EXCERPTED DATA:
---
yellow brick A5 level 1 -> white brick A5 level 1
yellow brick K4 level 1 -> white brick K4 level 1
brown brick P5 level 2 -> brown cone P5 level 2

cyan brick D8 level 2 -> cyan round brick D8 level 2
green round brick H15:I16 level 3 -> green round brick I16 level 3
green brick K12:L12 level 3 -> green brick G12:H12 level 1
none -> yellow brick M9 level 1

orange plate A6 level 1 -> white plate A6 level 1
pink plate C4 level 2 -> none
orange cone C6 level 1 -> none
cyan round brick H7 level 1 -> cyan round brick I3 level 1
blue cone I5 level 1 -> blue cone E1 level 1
---
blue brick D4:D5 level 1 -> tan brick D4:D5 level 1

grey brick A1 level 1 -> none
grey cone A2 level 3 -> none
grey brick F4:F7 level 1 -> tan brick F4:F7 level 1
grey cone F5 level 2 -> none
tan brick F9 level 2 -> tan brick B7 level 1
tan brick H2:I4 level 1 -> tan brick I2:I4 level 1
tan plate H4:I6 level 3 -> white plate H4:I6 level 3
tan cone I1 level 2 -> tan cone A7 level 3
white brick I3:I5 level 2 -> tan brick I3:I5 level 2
---
Reproduce only the lines above, starting at the line with "tan plate H4:I6" and ending at the line with "white brick I3:I5", exactly as written.

RESPONSE TO THIS EXERCISE:
tan plate H4:I6 level 3 -> white plate H4:I6 level 3
tan cone I1 level 2 -> tan cone A7 level 3
white brick I3:I5 level 2 -> tan brick I3:I5 level 2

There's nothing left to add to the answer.